=== Material for this exercise ===
== == ==
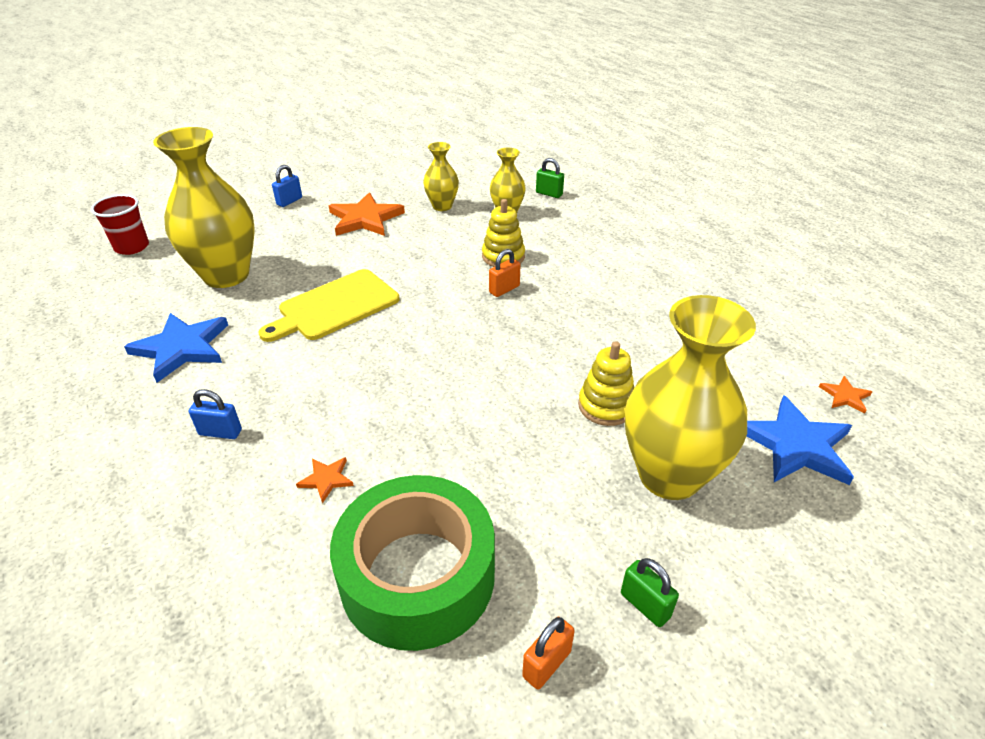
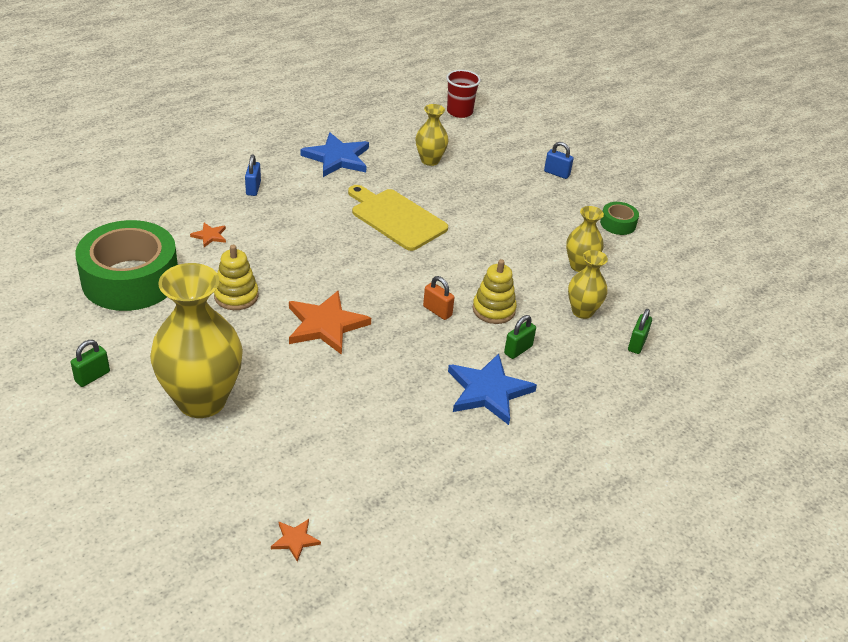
camera: 80 degrees right, 0 degrees up
yellow vase [153,127,255,288] -> yellow vase [415,104,448,166], size x0.51
orange star [329,192,405,236] -> orange star moved to [289,291,371,355]
orange padlock [522,617,575,689] -> none
yellow stacking toy [578,341,634,426] -> yellow stacking toy moved to [214,245,258,310]
blue star [747,395,854,485] -> blue star moved to [448,353,537,425]
none -> green padlock [504,315,536,359]
none -> green tape [600,202,639,235]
== == ==
=== Task item ===
Repeat the material above word for word; no images go in the copy.

=== Expected answer ===
camera: 80 degrees right, 0 degrees up
yellow vase [153,127,255,288] -> yellow vase [415,104,448,166], size x0.51
orange star [329,192,405,236] -> orange star moved to [289,291,371,355]
orange padlock [522,617,575,689] -> none
yellow stacking toy [578,341,634,426] -> yellow stacking toy moved to [214,245,258,310]
blue star [747,395,854,485] -> blue star moved to [448,353,537,425]
none -> green padlock [504,315,536,359]
none -> green tape [600,202,639,235]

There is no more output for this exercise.